[SUPPLIED MATERIAL]

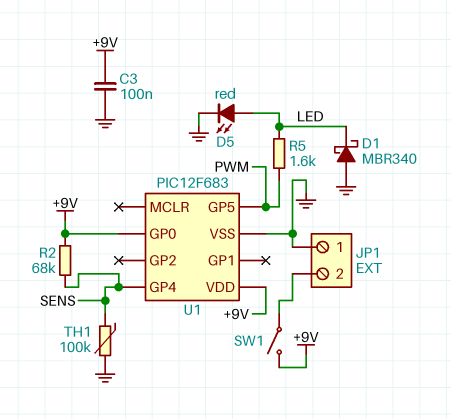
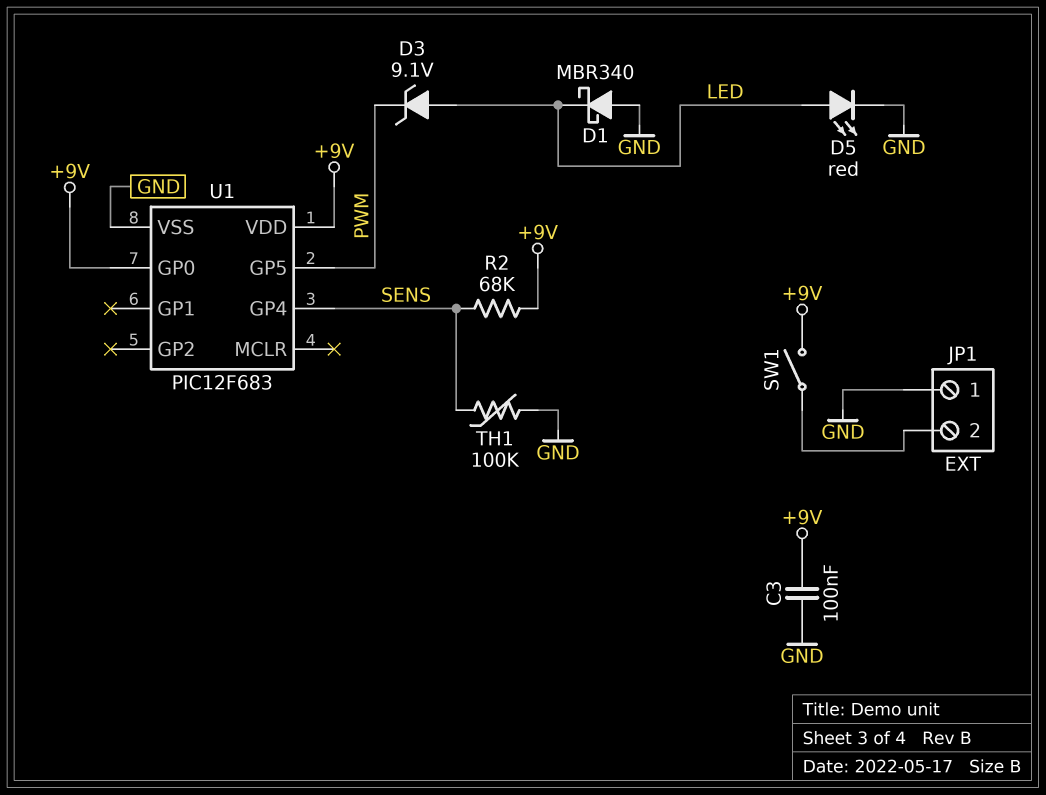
D3: none -> zener 9.1V (A LED, K PWM)
R5: 1.6k (LED, PWM) -> none

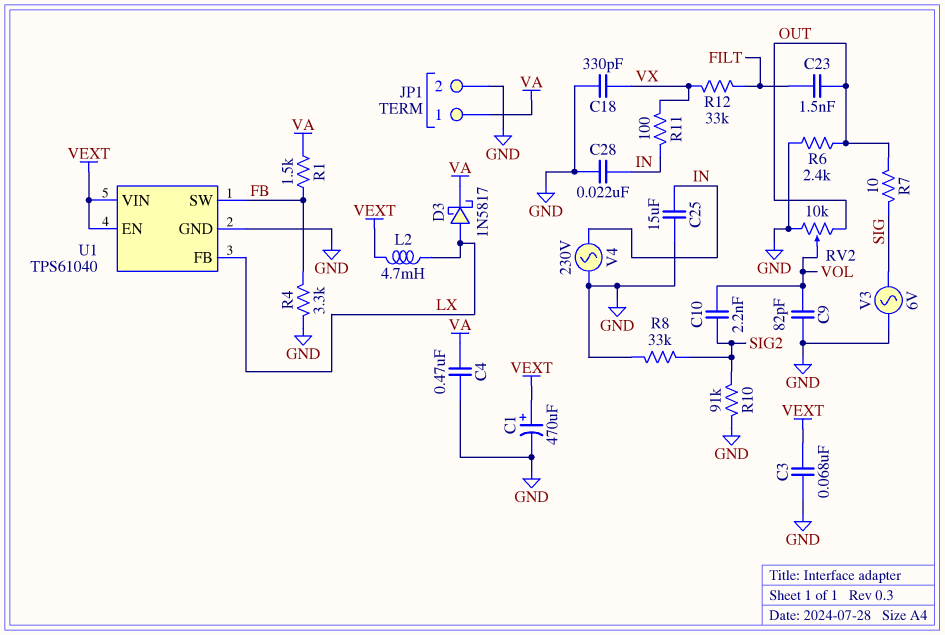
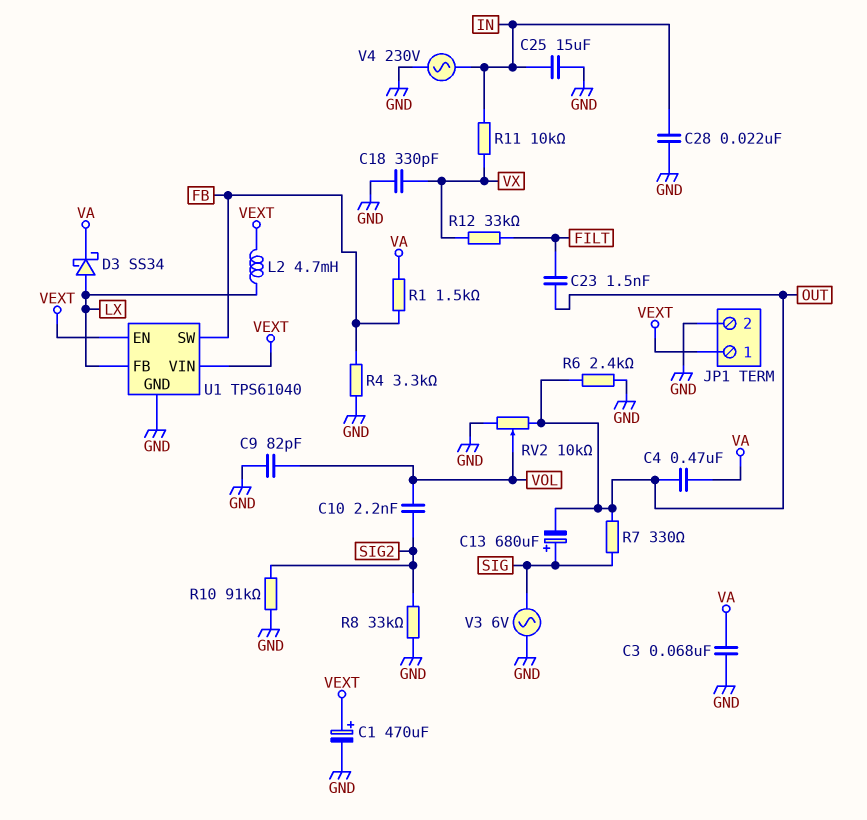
C3: 68nF (GND, VEXT) -> 68nF (GND, VA)
C4: 470nF (GND, VA) -> 470nF (OUT, VA)
C13: none -> 680uF (plus SIG, minus OUT)
D3: schottky 1N5817 (A LX, K VA) -> schottky SS34 (A LX, K VA)
JP1 pin 1: VA -> VEXT
R7: 10 (OUT, SIG) -> 330 (OUT, SIG)
R11: 100 (IN, VX) -> 10k (IN, VX)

[/SUPPLIED MATERIAL]

Your answer should hold exactly the lines from the one containing "JP1 pin 1: VA -> VEXT" to the last line of the data, both included, and no others.

OUTPUT BELOW:
JP1 pin 1: VA -> VEXT
R7: 10 (OUT, SIG) -> 330 (OUT, SIG)
R11: 100 (IN, VX) -> 10k (IN, VX)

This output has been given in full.